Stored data
····················

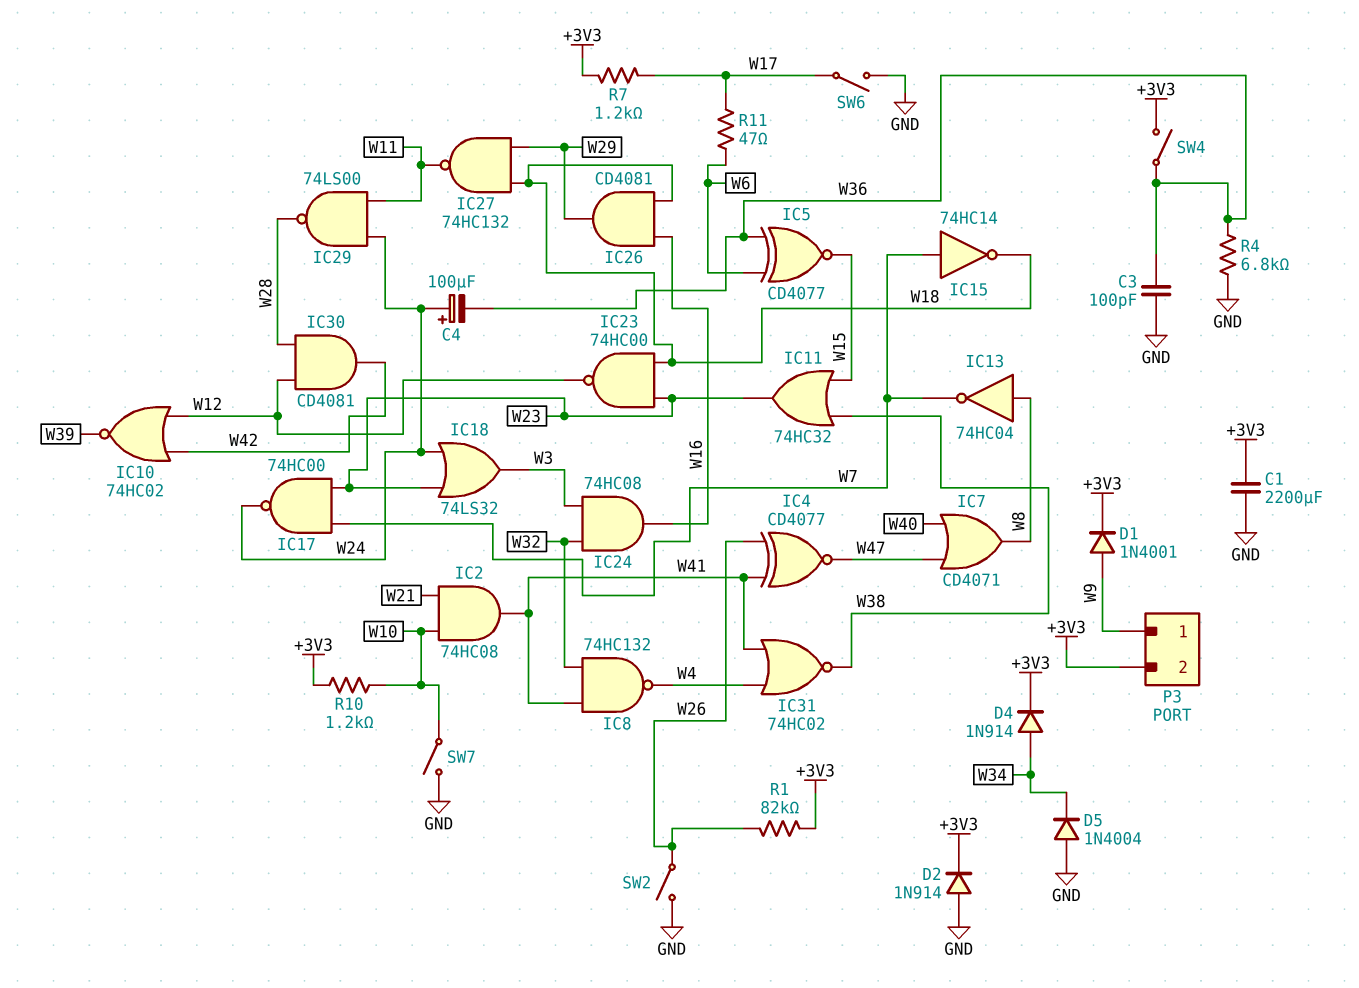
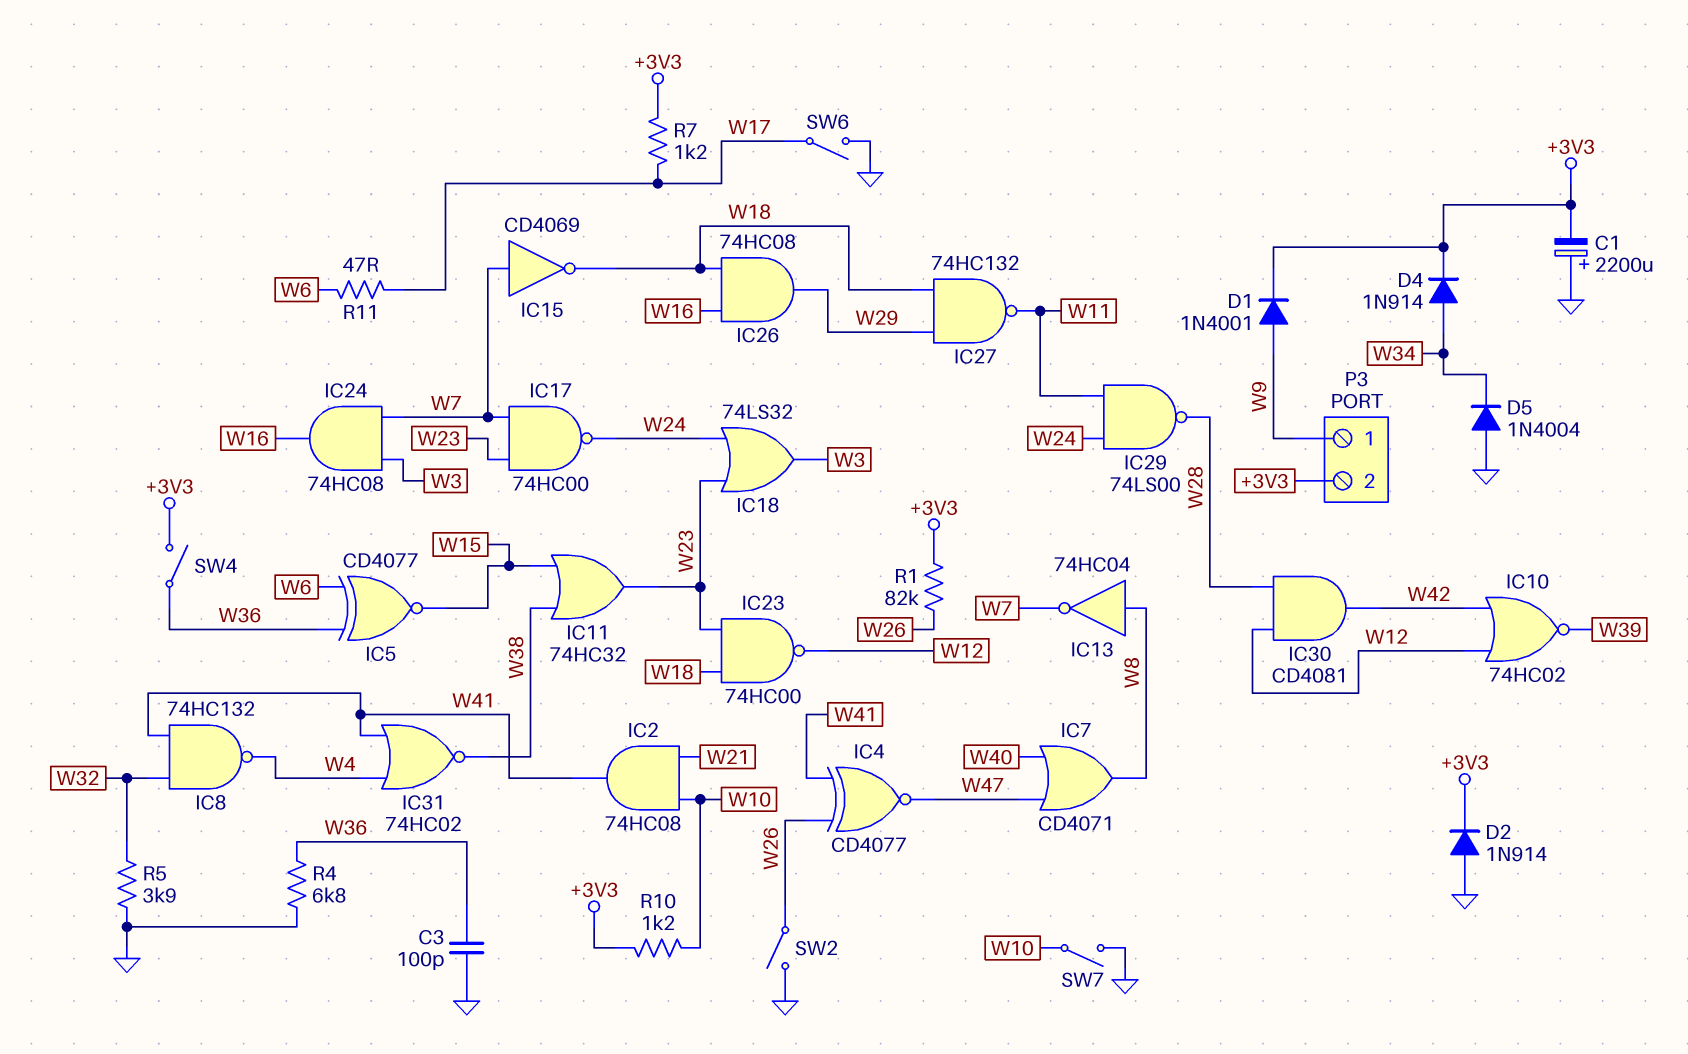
C1: 2200uF (+3V3, GND) -> 2200uF (plus GND, minus +3V3)
C4: 100uF (plus W24, minus W36) -> none
IC15: NOT 74HC14 (in W7, out W18) -> NOT CD4069 (in W7, out W18)
IC24: AND 74HC08 (in W3, in W32, out W16) -> AND 74HC08 (in W3, in W7, out W16)
IC26: AND CD4081 (in W16, in W18, out W29) -> AND 74HC08 (in W16, in W18, out W29)
R5: none -> 3.9k (GND, W32)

····················

▶ [Task instructions]: Transcribe each record exactly as it stands, setting aside any pictures.

▶ [Output for this task]:
C1: 2200uF (+3V3, GND) -> 2200uF (plus GND, minus +3V3)
C4: 100uF (plus W24, minus W36) -> none
IC15: NOT 74HC14 (in W7, out W18) -> NOT CD4069 (in W7, out W18)
IC24: AND 74HC08 (in W3, in W32, out W16) -> AND 74HC08 (in W3, in W7, out W16)
IC26: AND CD4081 (in W16, in W18, out W29) -> AND 74HC08 (in W16, in W18, out W29)
R5: none -> 3.9k (GND, W32)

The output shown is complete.